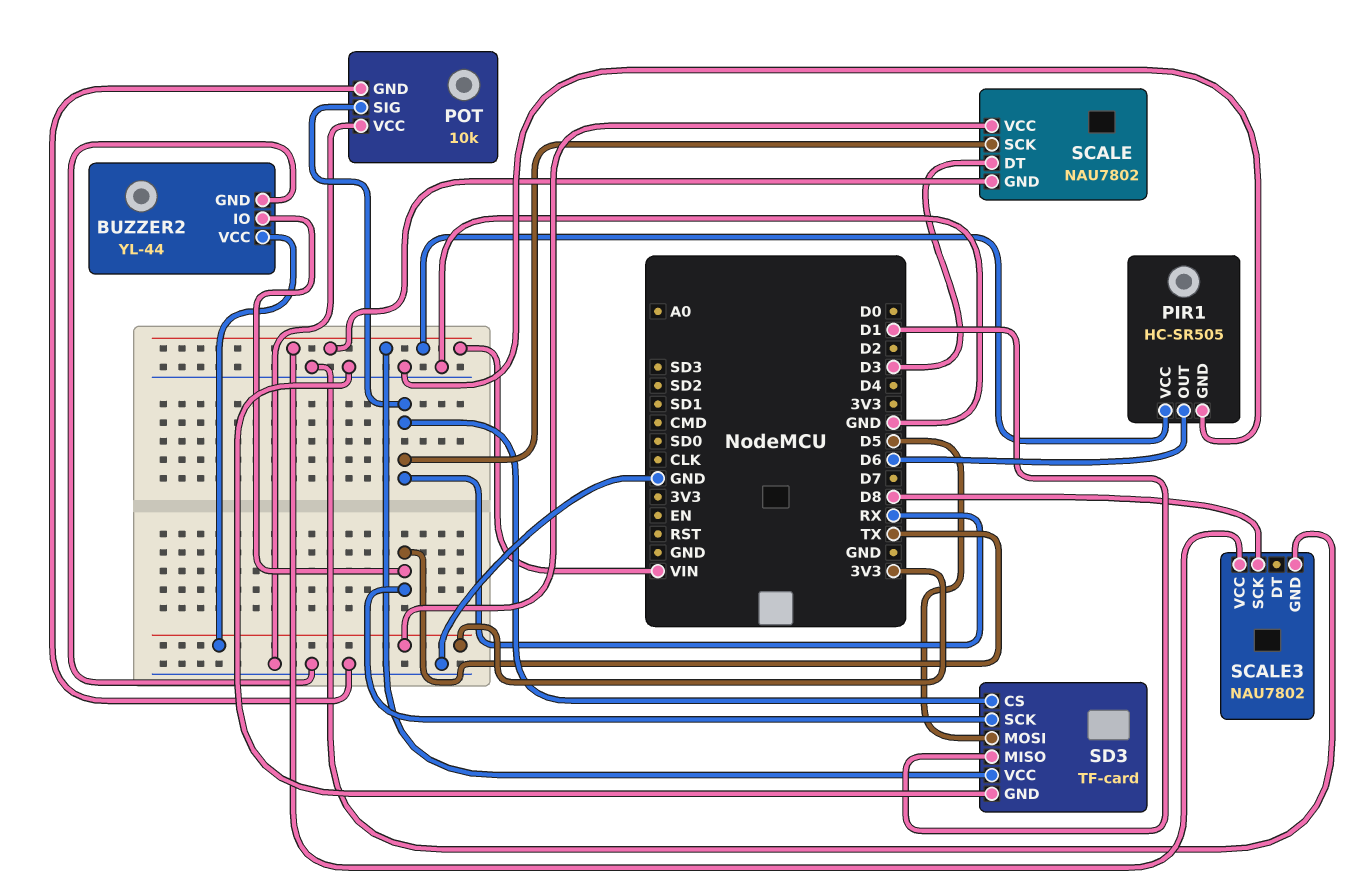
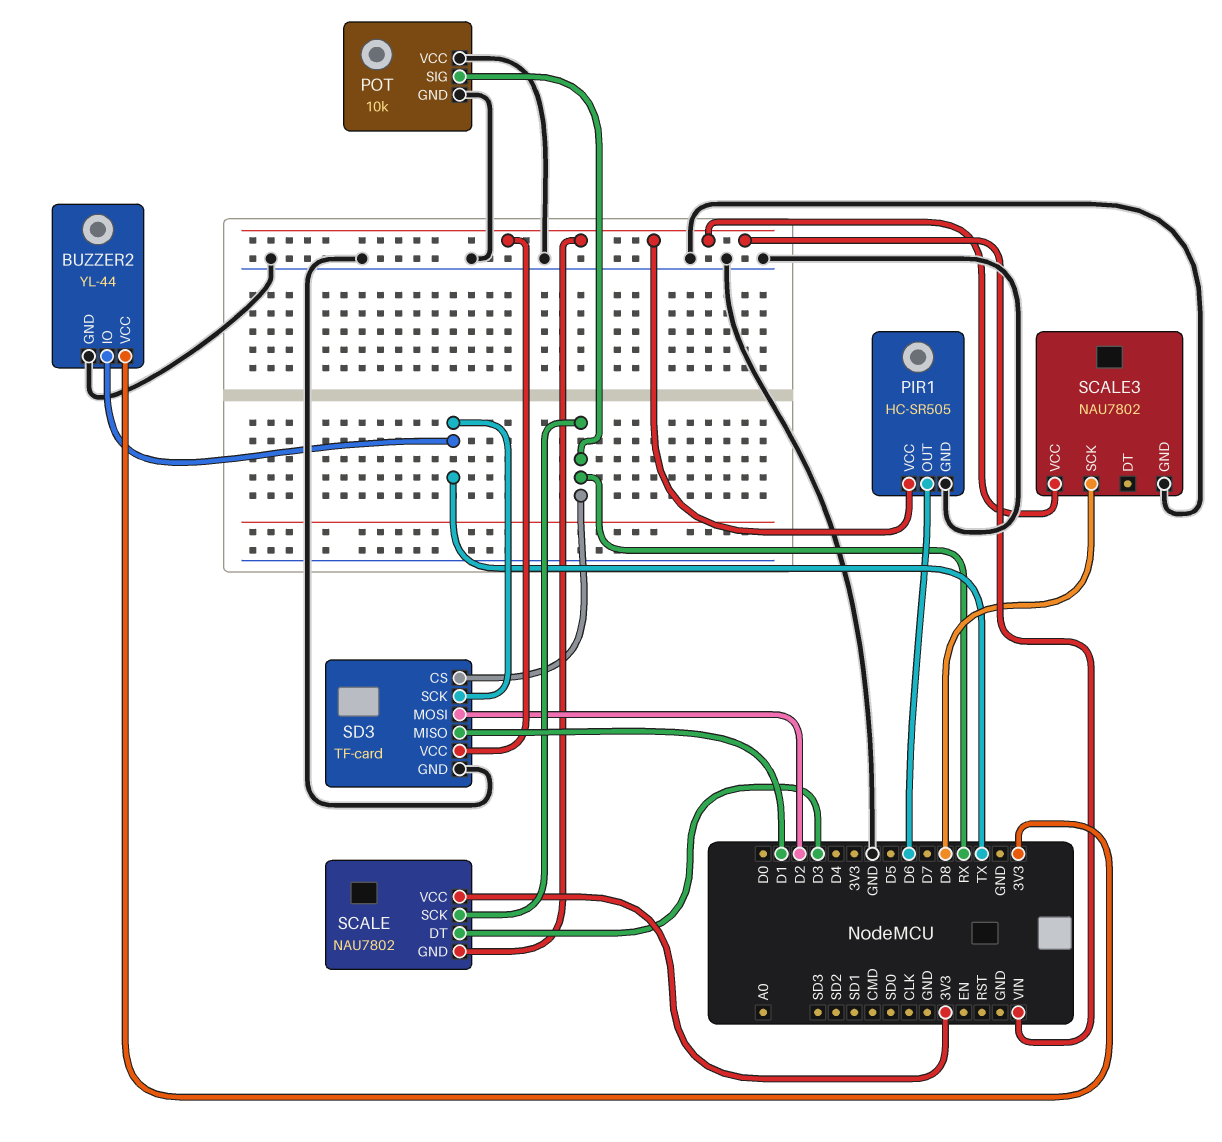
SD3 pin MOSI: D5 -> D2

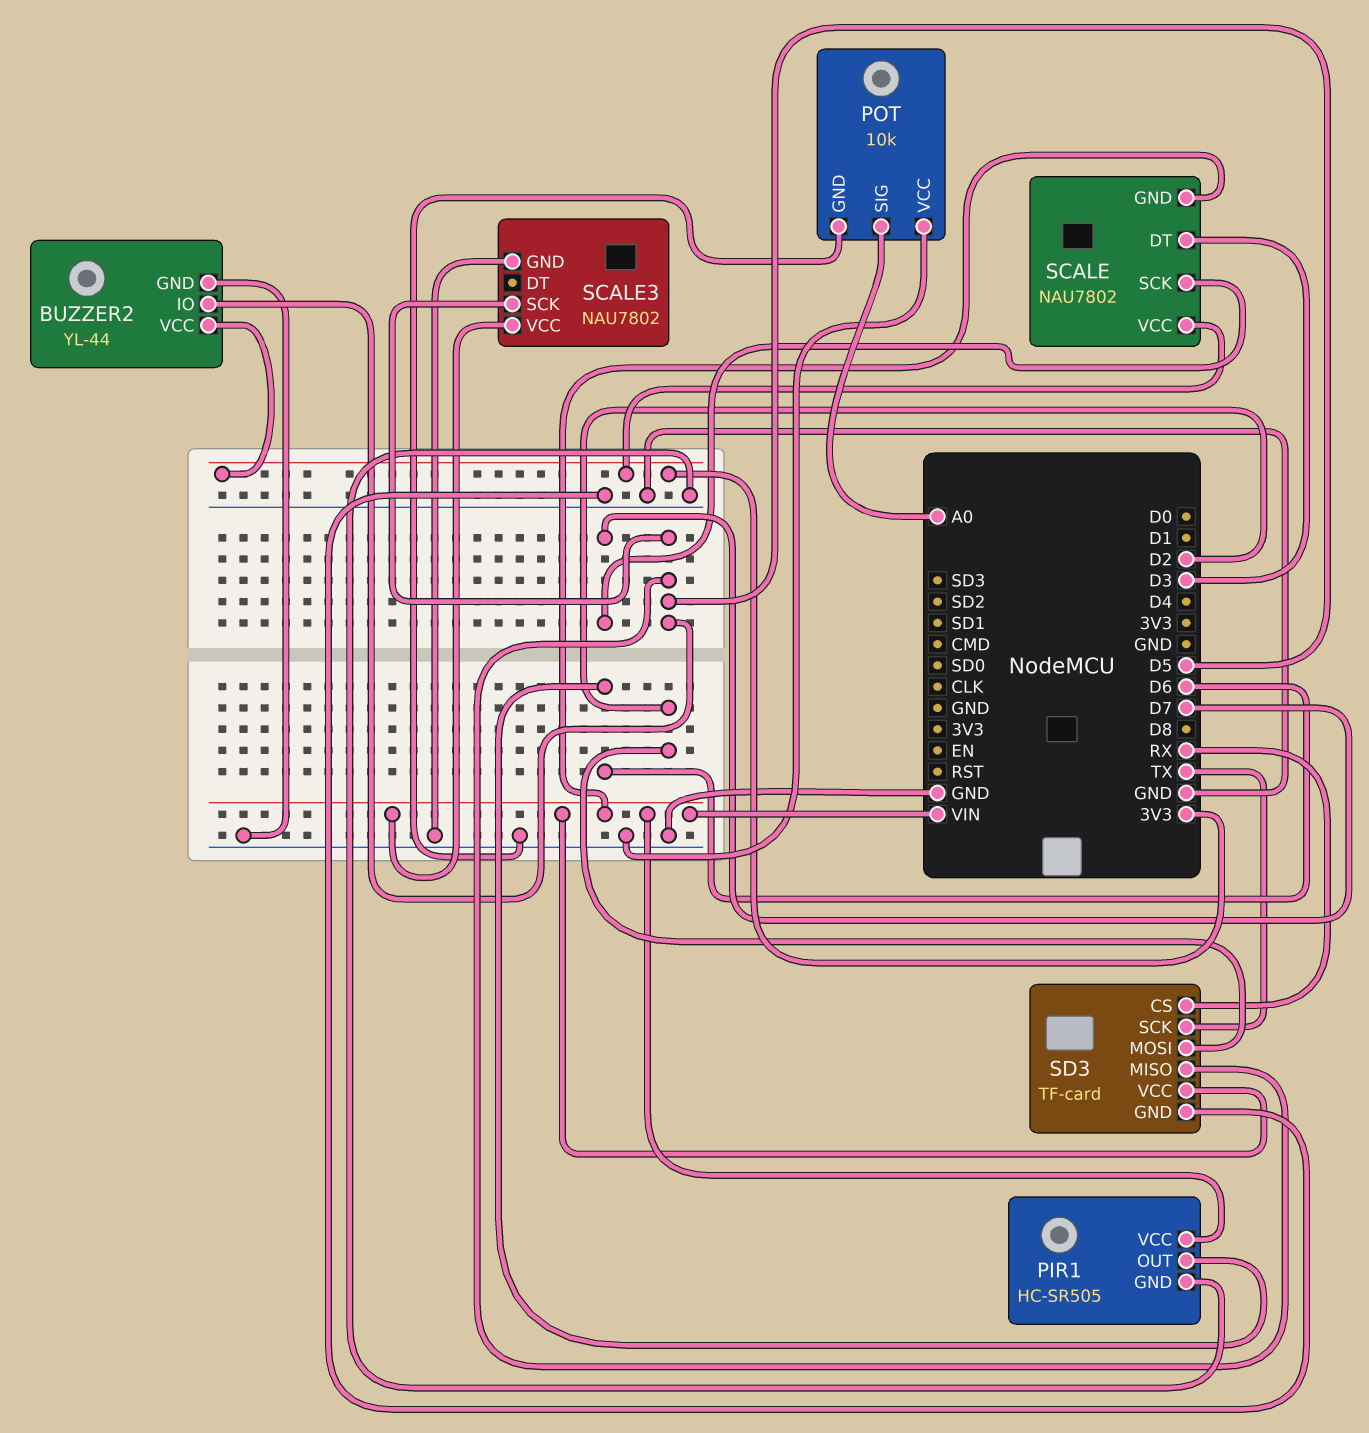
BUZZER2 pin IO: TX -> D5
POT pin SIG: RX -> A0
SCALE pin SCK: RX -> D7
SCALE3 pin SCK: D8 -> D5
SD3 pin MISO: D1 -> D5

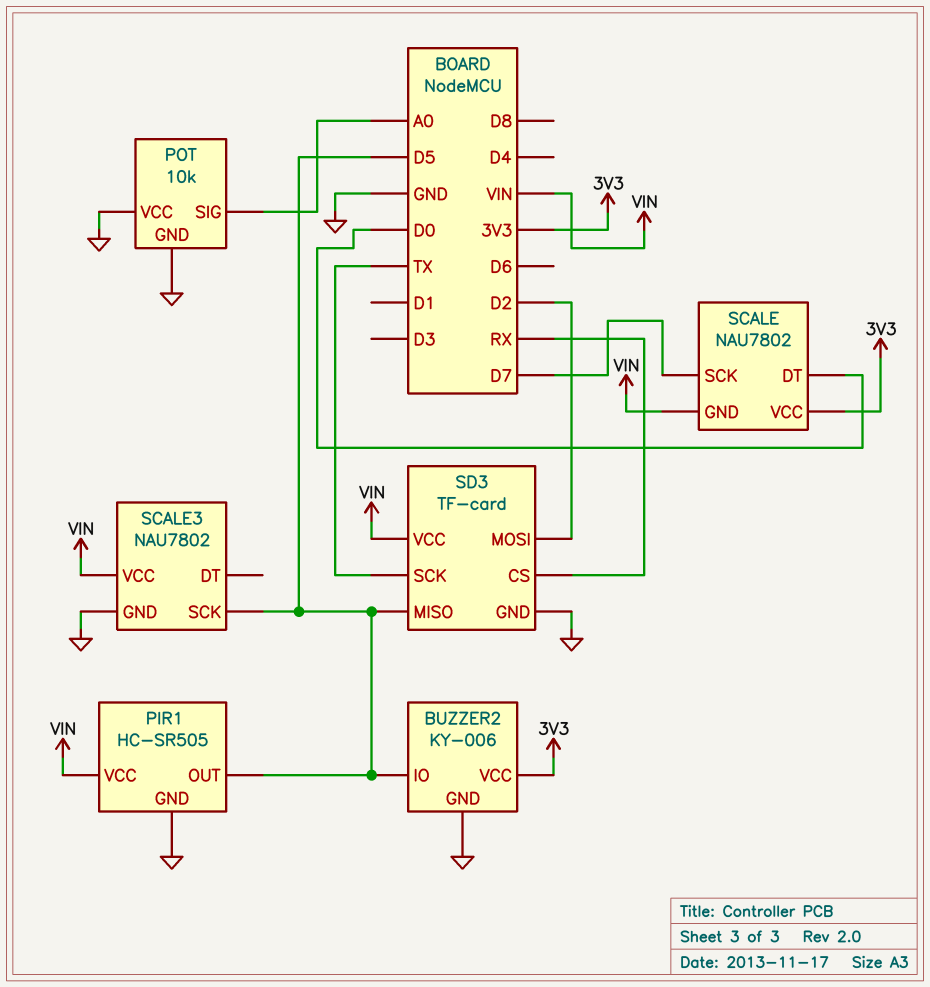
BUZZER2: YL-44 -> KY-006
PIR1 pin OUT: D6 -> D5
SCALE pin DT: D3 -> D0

◆ INSTRUCTIONS FOR THE TASK ◆
Using the data above, write out every line exactly, leaving the images behind.

◆ OUTPUT OF THE TASK ◆
SD3 pin MOSI: D5 -> D2

BUZZER2 pin IO: TX -> D5
POT pin SIG: RX -> A0
SCALE pin SCK: RX -> D7
SCALE3 pin SCK: D8 -> D5
SD3 pin MISO: D1 -> D5

BUZZER2: YL-44 -> KY-006
PIR1 pin OUT: D6 -> D5
SCALE pin DT: D3 -> D0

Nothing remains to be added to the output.